:: Available data ::

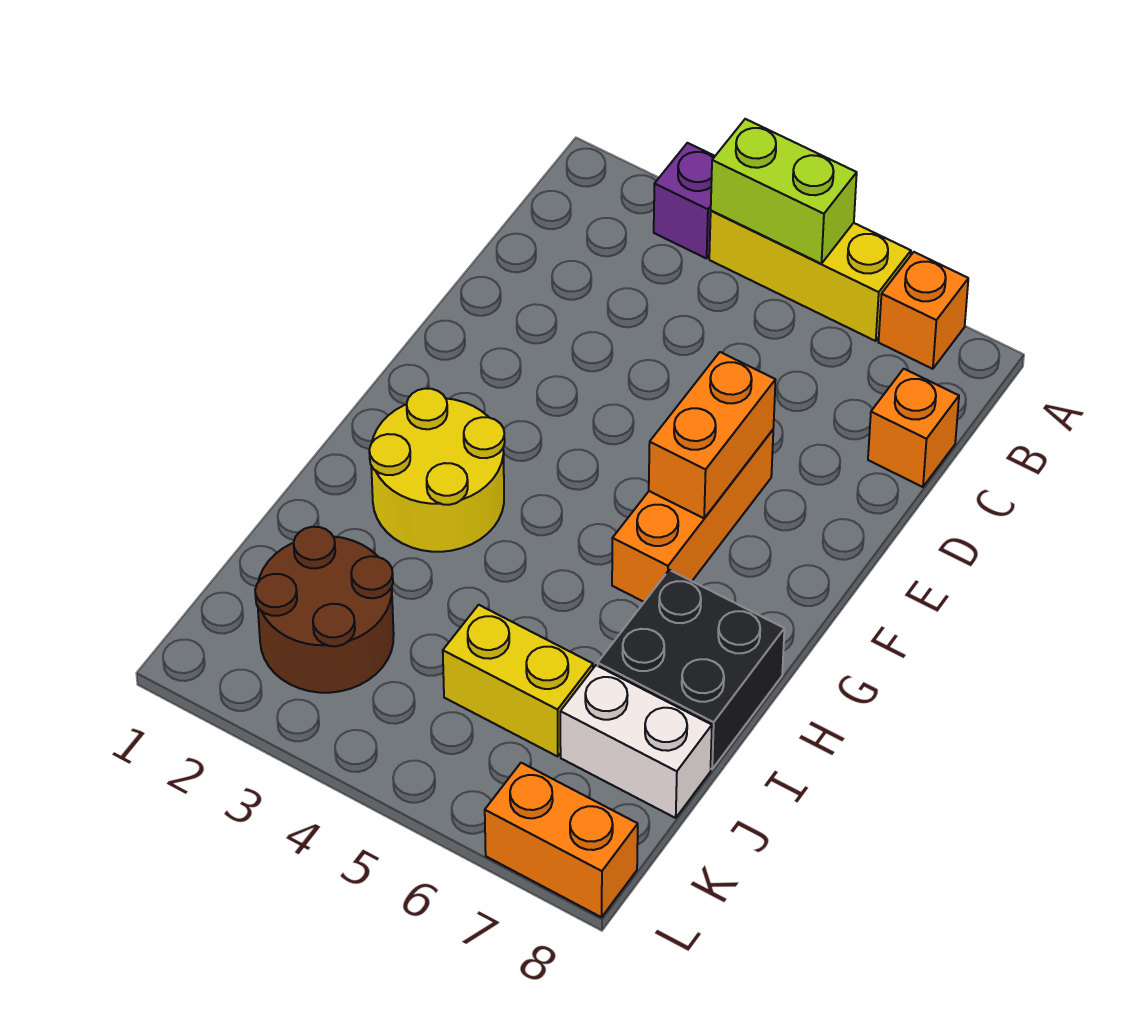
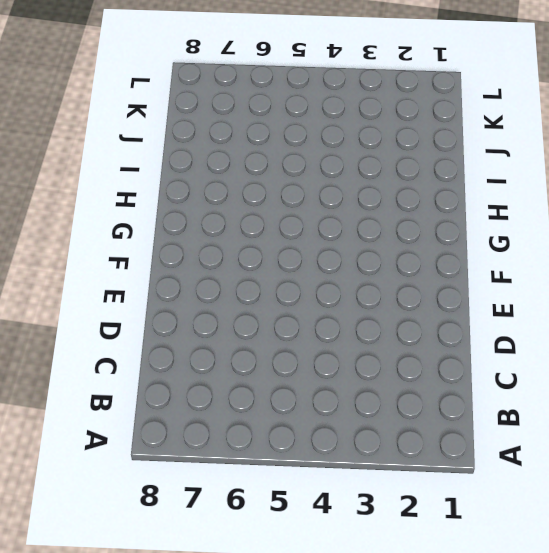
none -> purple brick A3 level 1
none -> yellow brick A4:A6 level 1
none -> orange brick A7 level 1

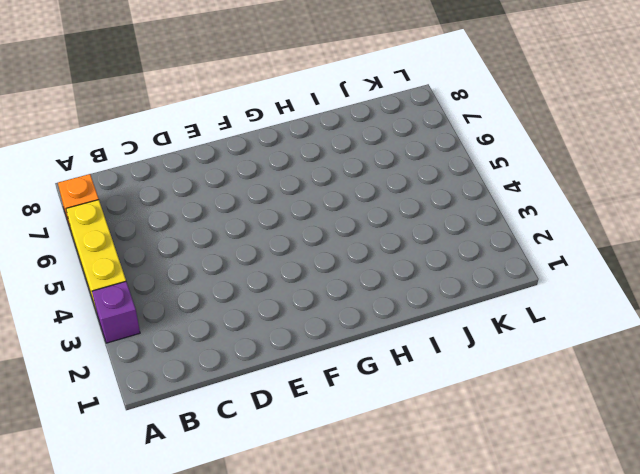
none -> orange brick C8 level 1
none -> orange brick E6:G6 level 1
none -> yellow round brick G2:H3 level 1

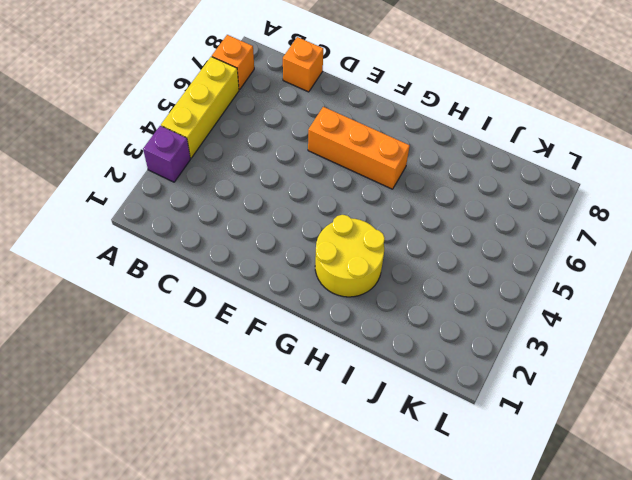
none -> black brick H7:I8 level 1
none -> brown round brick J2:K3 level 1
none -> yellow brick J5:J6 level 1

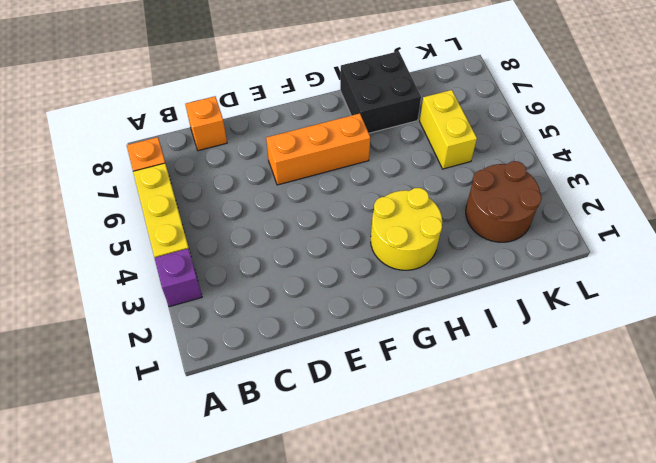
none -> white brick J7:J8 level 1
none -> orange brick L7:L8 level 1
none -> lime brick A4:A5 level 2

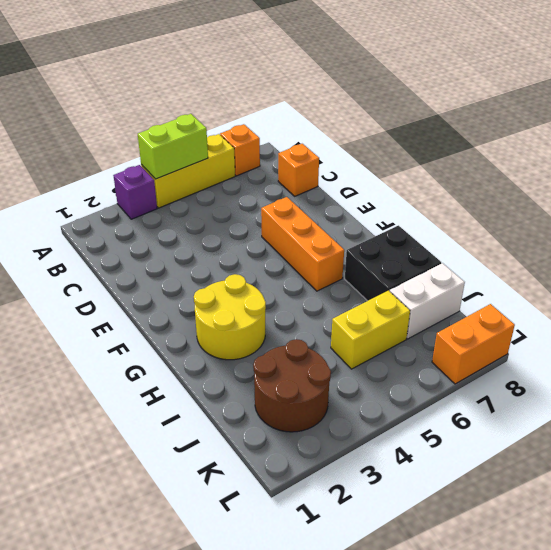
none -> orange brick E6:F6 level 2

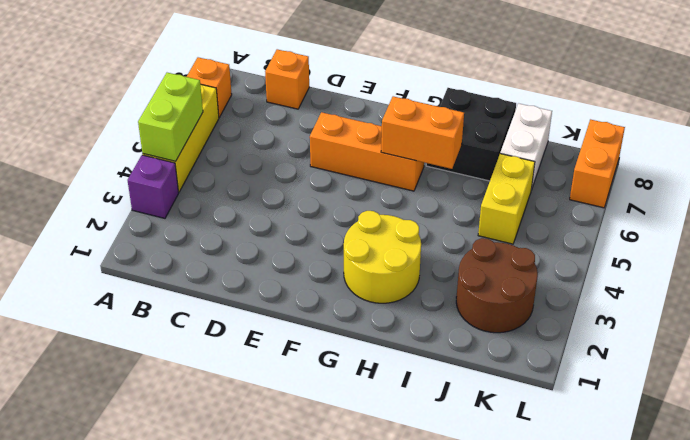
orange brick G6:H6 level 2 -> orange brick E6:F6 level 2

:::

> [Work required] Images are to be skipped, and each line above is to be returned exactly.

> [Exercise result]
none -> purple brick A3 level 1
none -> yellow brick A4:A6 level 1
none -> orange brick A7 level 1

none -> orange brick C8 level 1
none -> orange brick E6:G6 level 1
none -> yellow round brick G2:H3 level 1

none -> black brick H7:I8 level 1
none -> brown round brick J2:K3 level 1
none -> yellow brick J5:J6 level 1

none -> white brick J7:J8 level 1
none -> orange brick L7:L8 level 1
none -> lime brick A4:A5 level 2

none -> orange brick E6:F6 level 2

orange brick G6:H6 level 2 -> orange brick E6:F6 level 2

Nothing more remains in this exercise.